:: Data shown ::

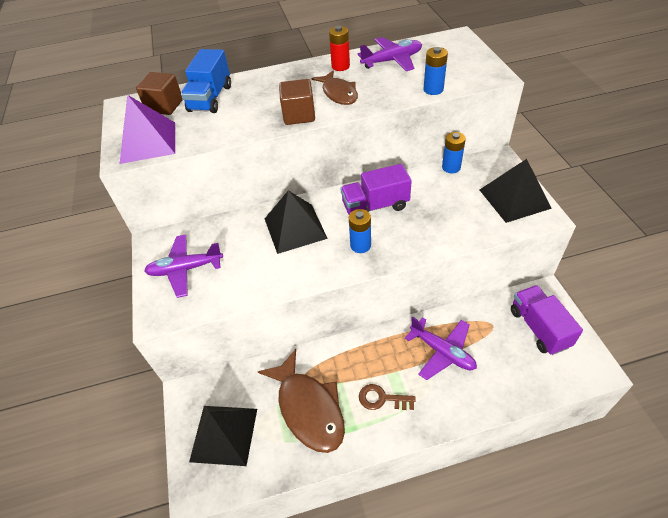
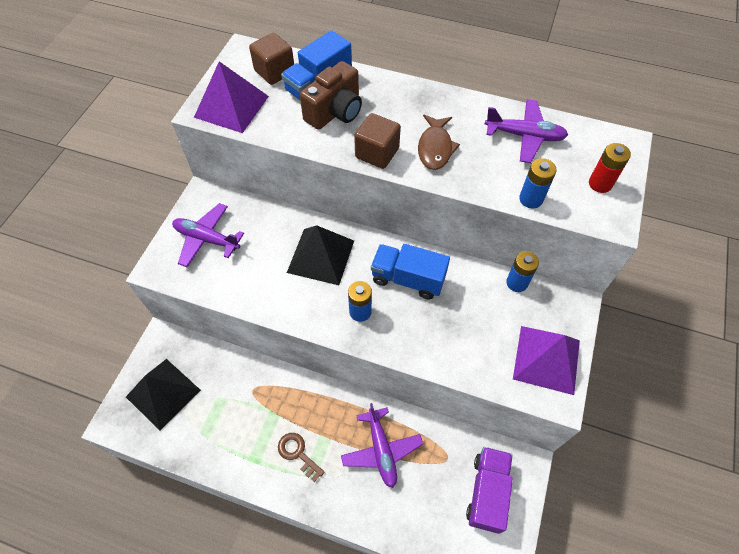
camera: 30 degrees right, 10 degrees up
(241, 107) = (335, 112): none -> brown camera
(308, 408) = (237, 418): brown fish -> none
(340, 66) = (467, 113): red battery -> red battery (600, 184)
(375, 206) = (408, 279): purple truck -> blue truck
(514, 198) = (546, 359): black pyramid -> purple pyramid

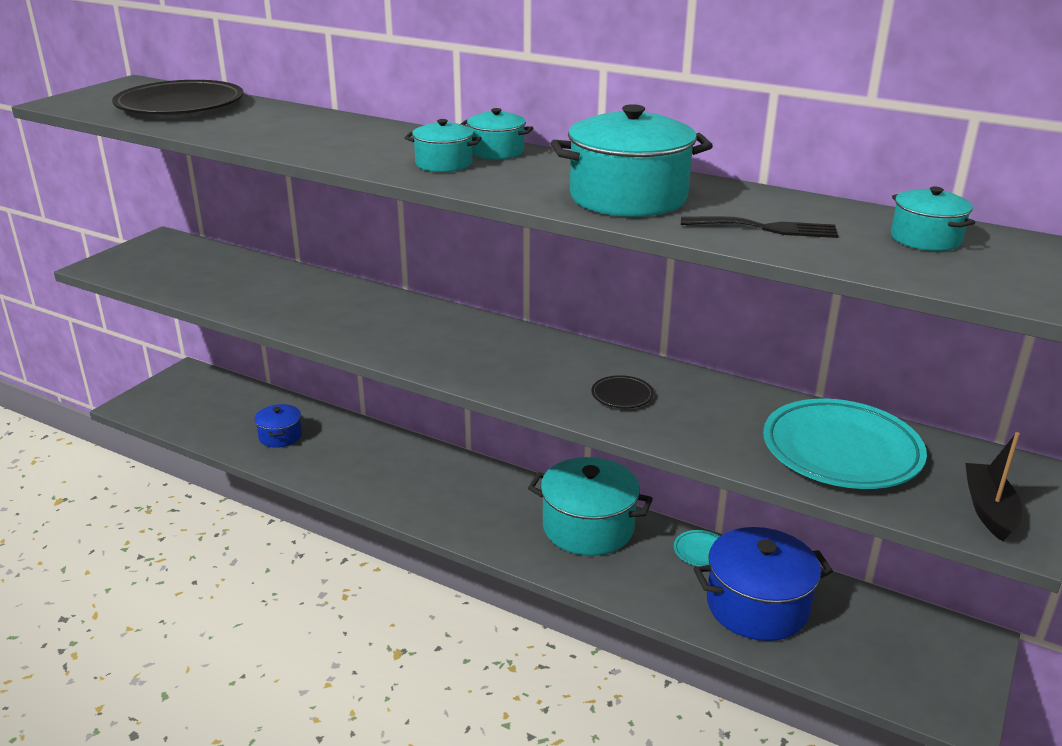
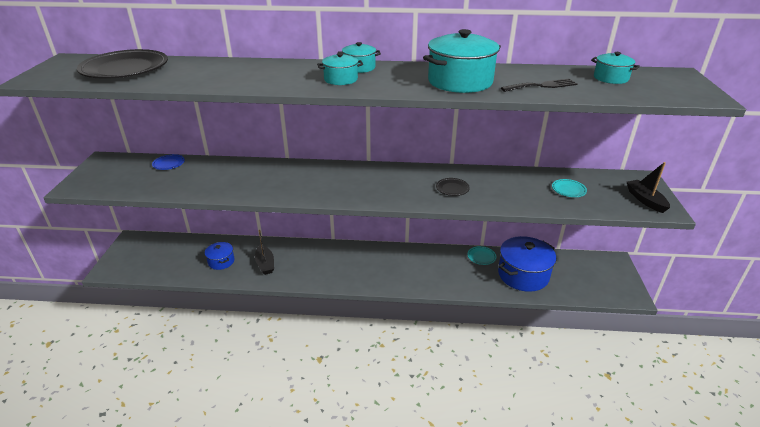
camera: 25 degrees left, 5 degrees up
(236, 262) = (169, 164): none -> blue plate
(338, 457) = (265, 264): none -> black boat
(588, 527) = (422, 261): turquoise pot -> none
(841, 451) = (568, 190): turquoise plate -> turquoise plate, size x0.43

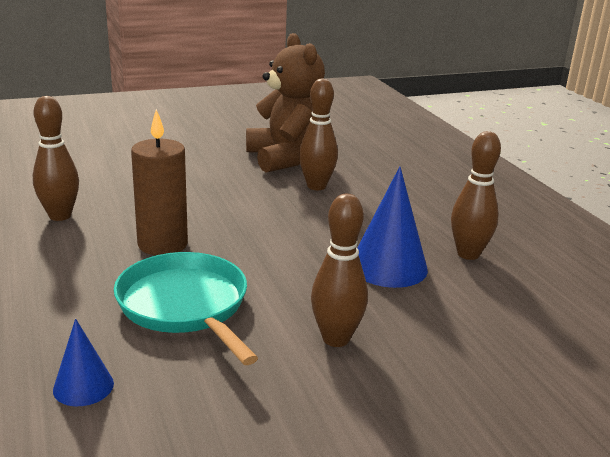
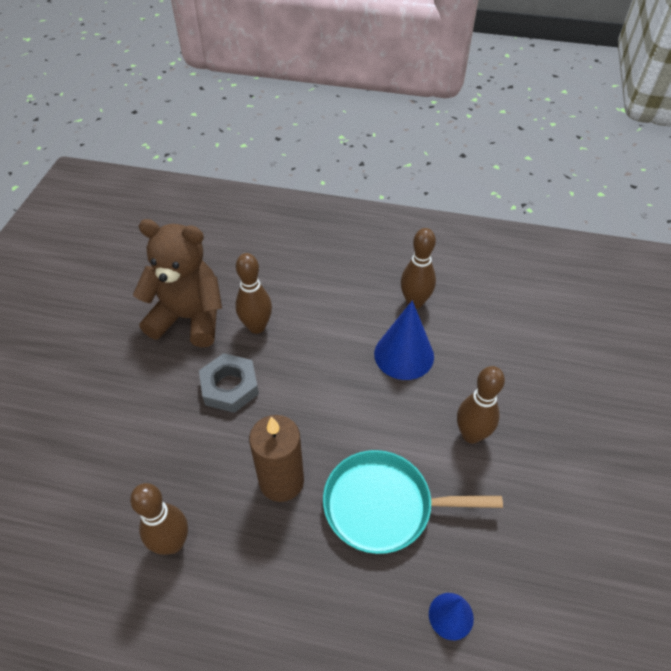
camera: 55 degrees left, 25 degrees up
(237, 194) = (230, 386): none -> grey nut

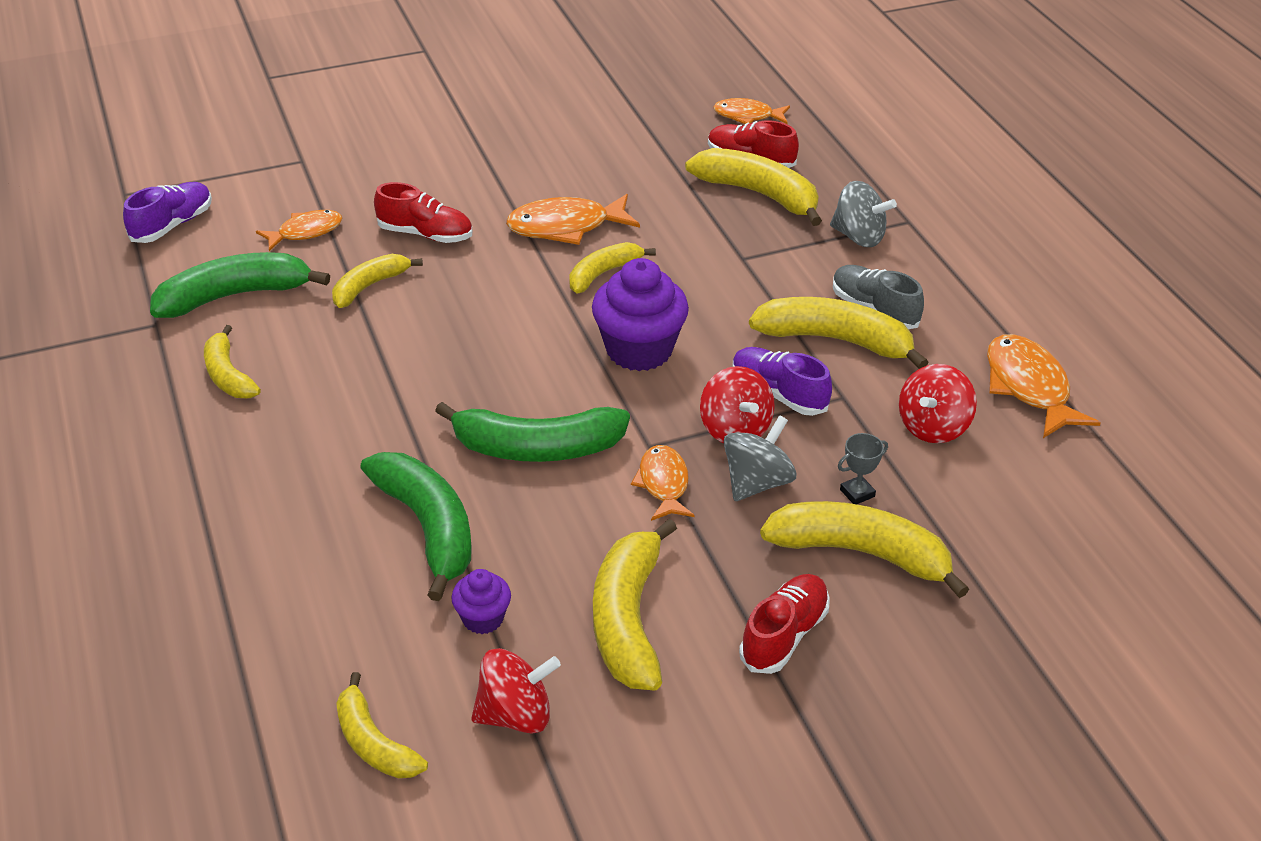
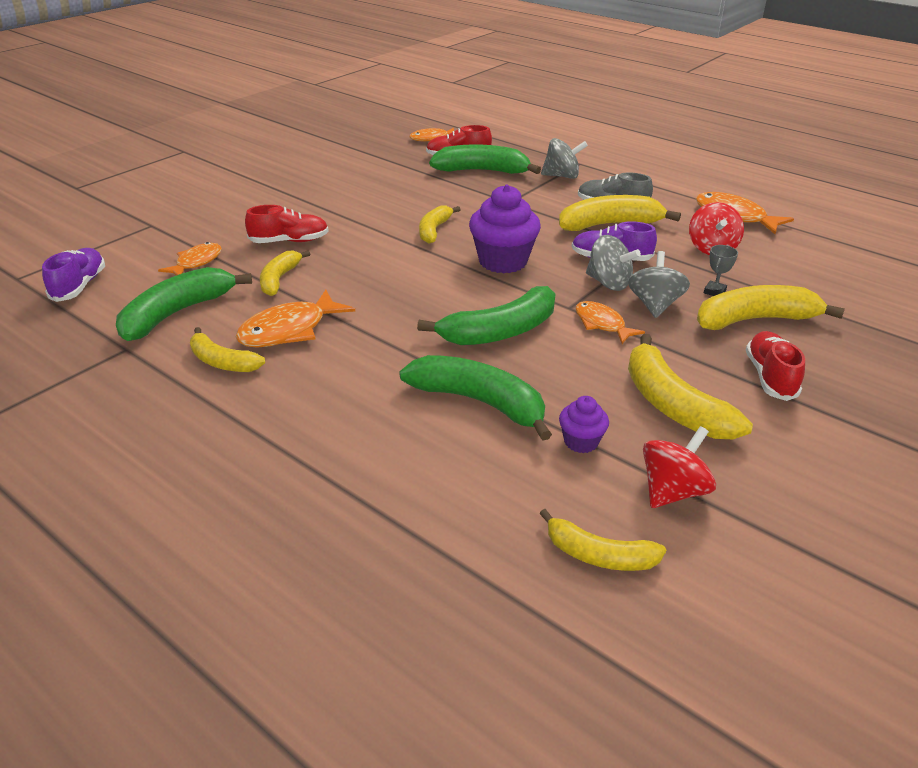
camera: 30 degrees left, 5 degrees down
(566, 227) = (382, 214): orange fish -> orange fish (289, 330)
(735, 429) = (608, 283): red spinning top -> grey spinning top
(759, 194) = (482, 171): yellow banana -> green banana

:::

> **Task description**: Return, from the material above, each line holding the string "black".

> **Solution for this problem**:
(514, 198) = (546, 359): black pyramid -> purple pyramid
(338, 457) = (265, 264): none -> black boat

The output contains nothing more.